▶ _Task to complete_
Your answer must be an exact copy of the lines below, from the first through the one with "yellow star: (63, 36) -> (56, 57), moved", with no pictures.

▶ _Coordinate change listings_
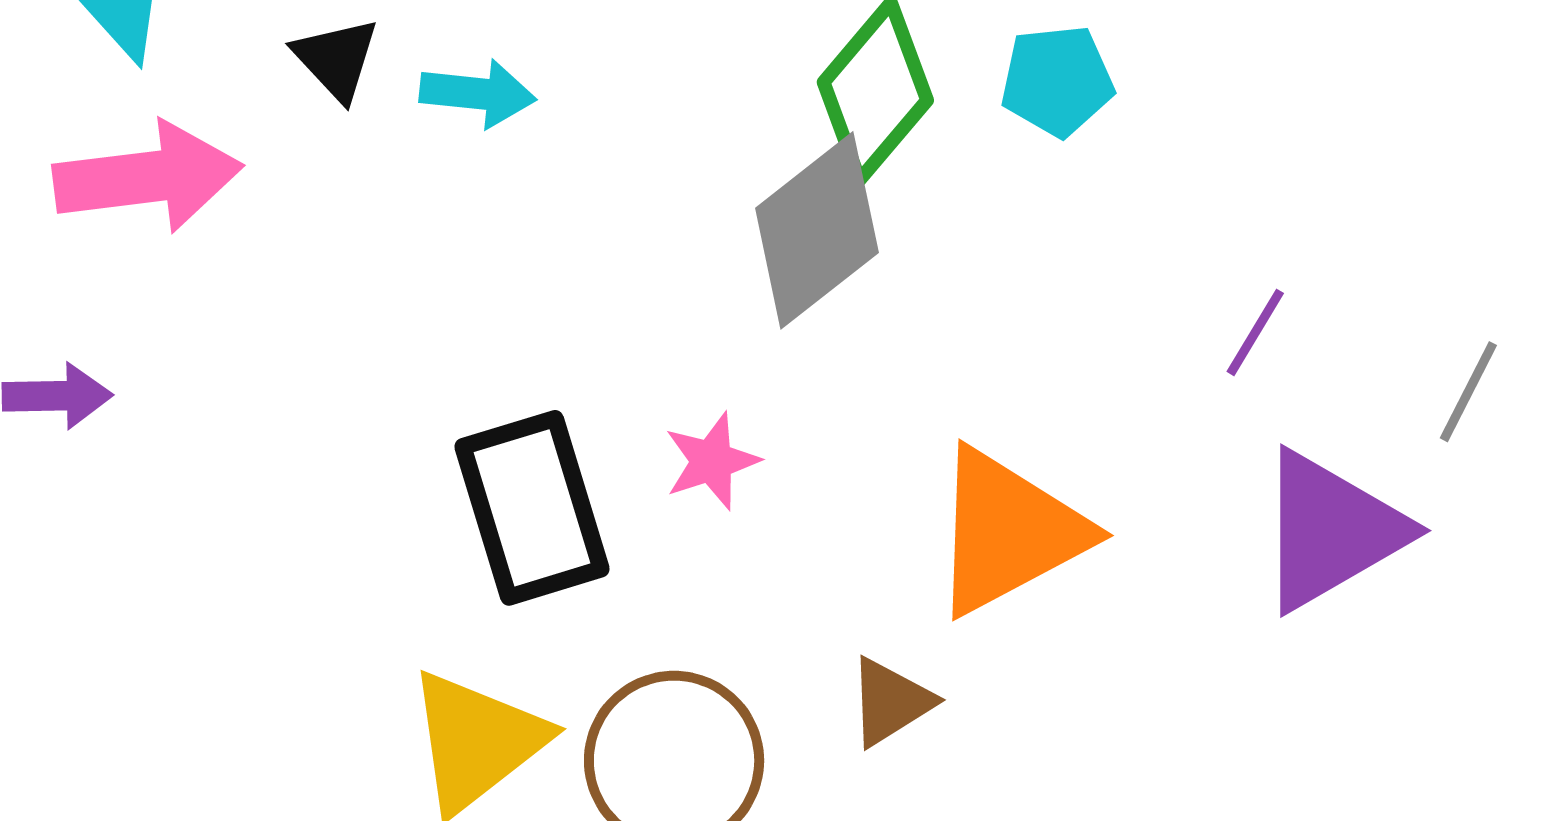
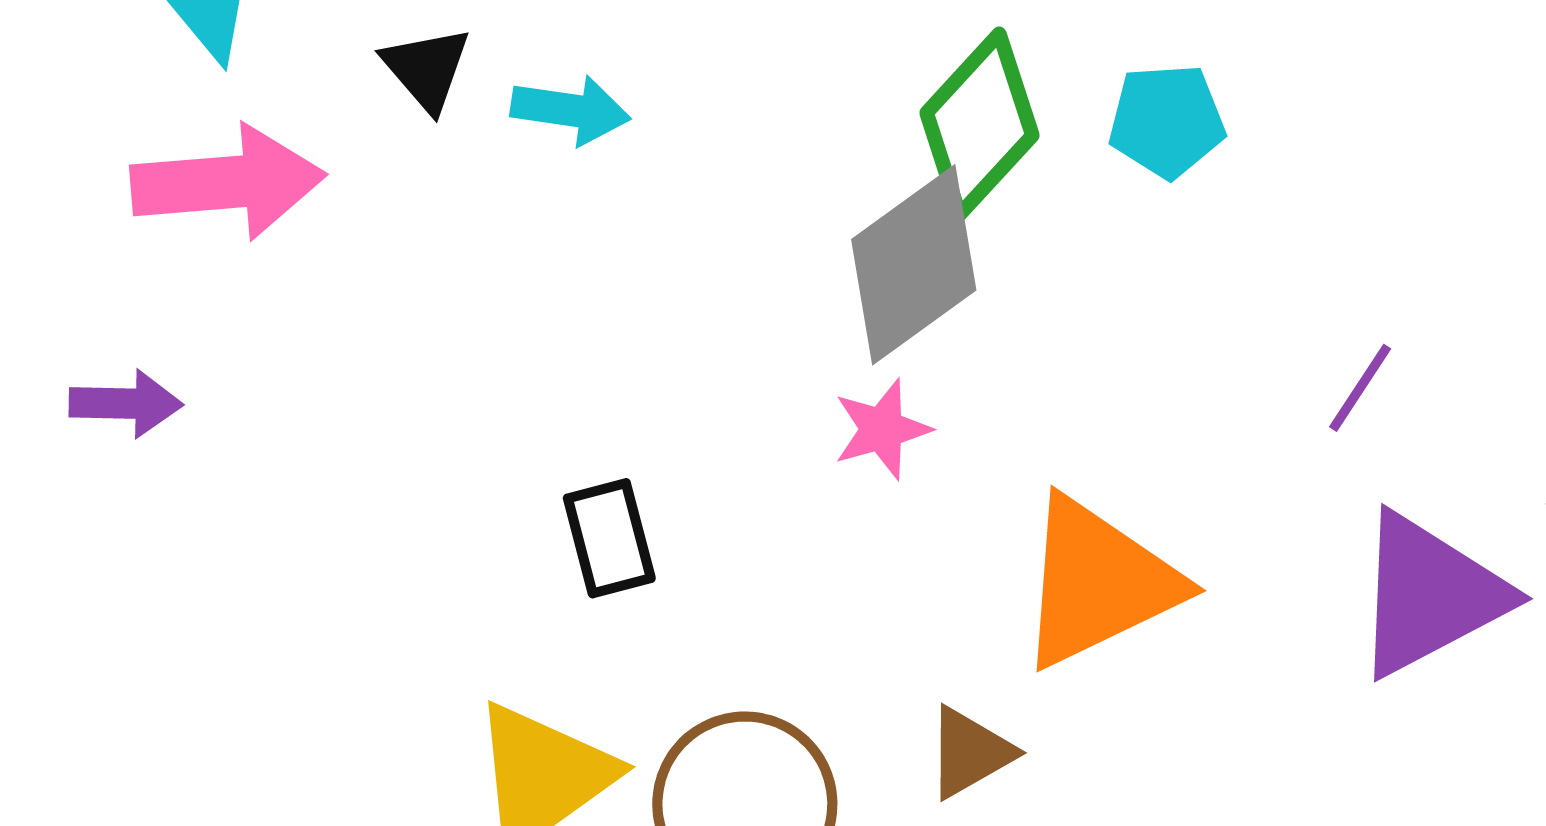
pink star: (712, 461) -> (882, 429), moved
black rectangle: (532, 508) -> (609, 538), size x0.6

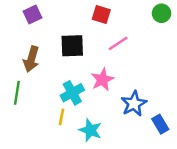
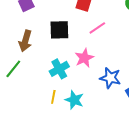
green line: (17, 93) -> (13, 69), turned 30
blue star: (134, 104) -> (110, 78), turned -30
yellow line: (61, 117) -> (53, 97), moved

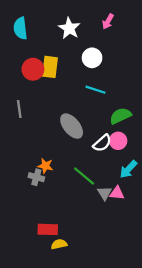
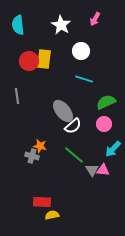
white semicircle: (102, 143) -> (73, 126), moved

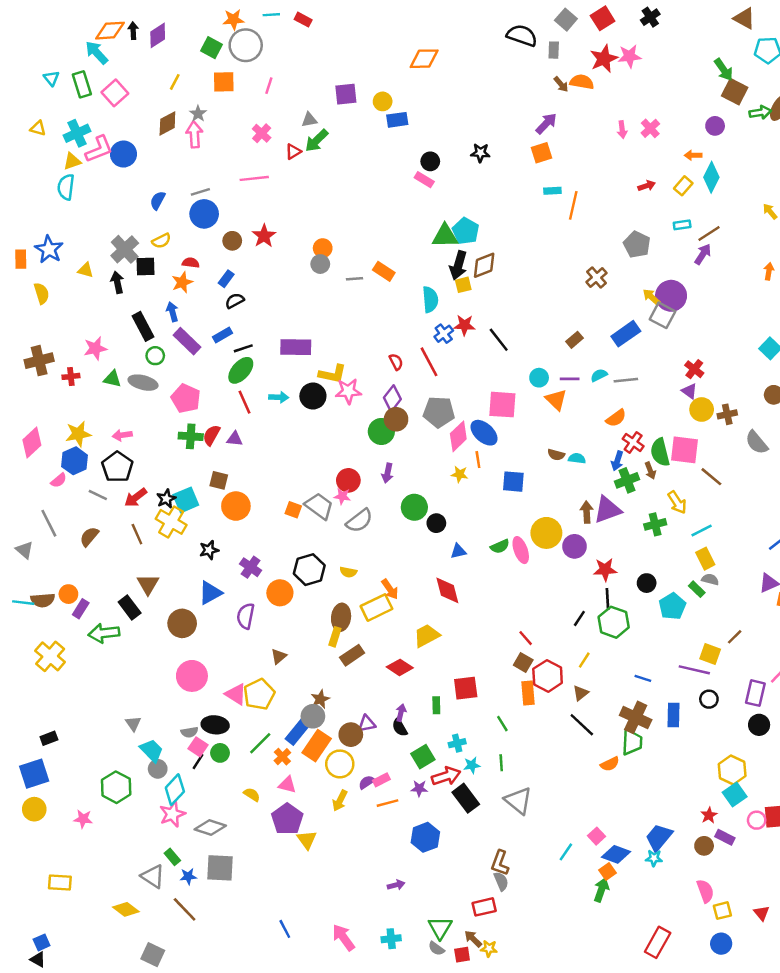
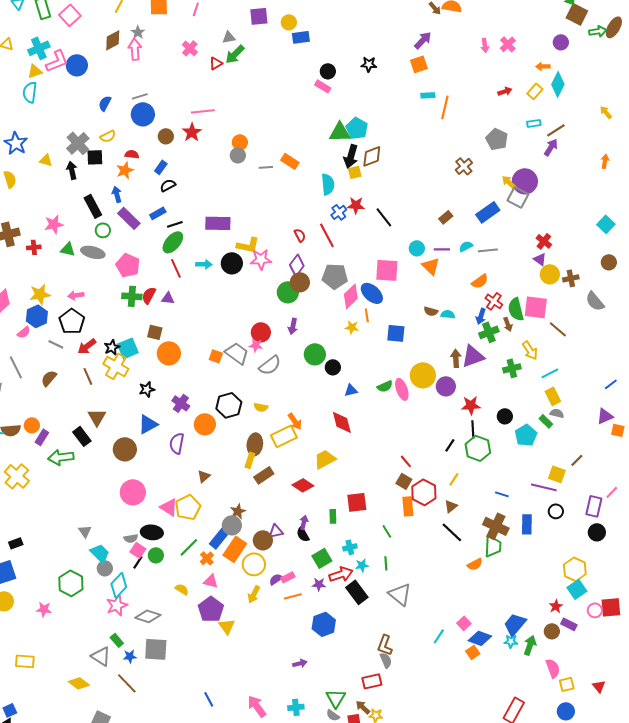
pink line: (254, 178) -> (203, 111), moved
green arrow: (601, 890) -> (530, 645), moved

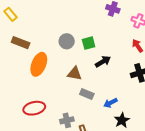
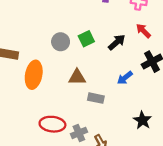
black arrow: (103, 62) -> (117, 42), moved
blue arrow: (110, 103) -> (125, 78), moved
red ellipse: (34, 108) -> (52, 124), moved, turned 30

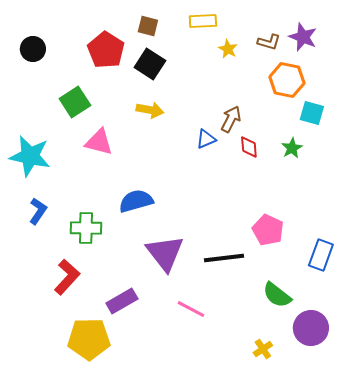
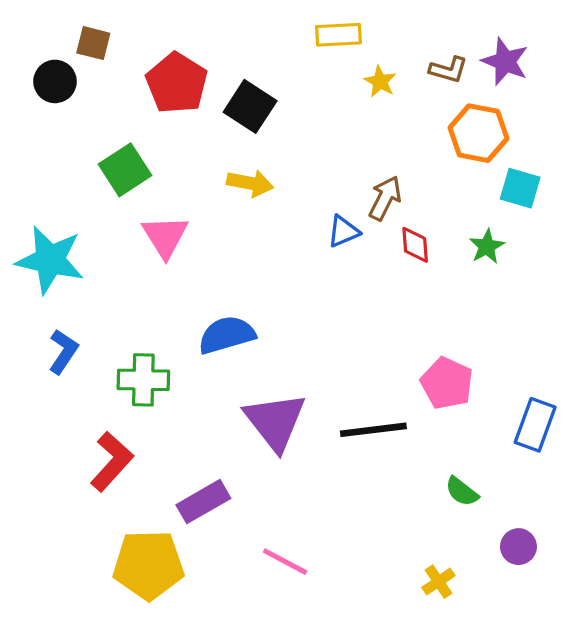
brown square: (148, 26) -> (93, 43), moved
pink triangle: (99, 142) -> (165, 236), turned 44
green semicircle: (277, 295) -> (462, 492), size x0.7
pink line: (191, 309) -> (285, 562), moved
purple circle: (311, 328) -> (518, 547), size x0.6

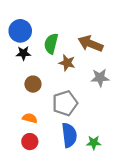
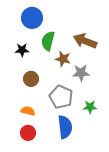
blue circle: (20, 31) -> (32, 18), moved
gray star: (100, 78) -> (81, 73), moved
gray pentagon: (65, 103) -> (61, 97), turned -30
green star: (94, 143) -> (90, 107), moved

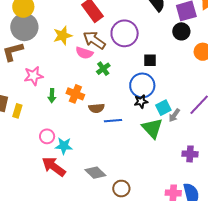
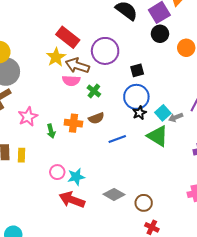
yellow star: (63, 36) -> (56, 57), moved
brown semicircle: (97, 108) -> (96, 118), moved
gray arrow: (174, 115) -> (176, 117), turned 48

▶ _Answer for the task_
pink star: (712, 461) -> (882, 429), moved
black rectangle: (532, 508) -> (609, 538), size x0.6

green line: (17, 93) -> (13, 69), turned 30
blue star: (134, 104) -> (110, 78), turned -30
yellow line: (61, 117) -> (53, 97), moved

white semicircle: (102, 143) -> (73, 126), moved

pink line: (254, 178) -> (203, 111), moved
green arrow: (601, 890) -> (530, 645), moved

black arrow: (103, 62) -> (117, 42), moved
blue arrow: (110, 103) -> (125, 78), moved
red ellipse: (34, 108) -> (52, 124), moved, turned 30

brown square: (148, 26) -> (93, 43), moved
pink triangle: (99, 142) -> (165, 236), turned 44
green semicircle: (277, 295) -> (462, 492), size x0.7
pink line: (191, 309) -> (285, 562), moved
purple circle: (311, 328) -> (518, 547), size x0.6

blue circle: (20, 31) -> (32, 18), moved
gray star: (100, 78) -> (81, 73), moved
gray pentagon: (65, 103) -> (61, 97), turned -30
green star: (94, 143) -> (90, 107), moved

yellow star: (63, 36) -> (56, 57), moved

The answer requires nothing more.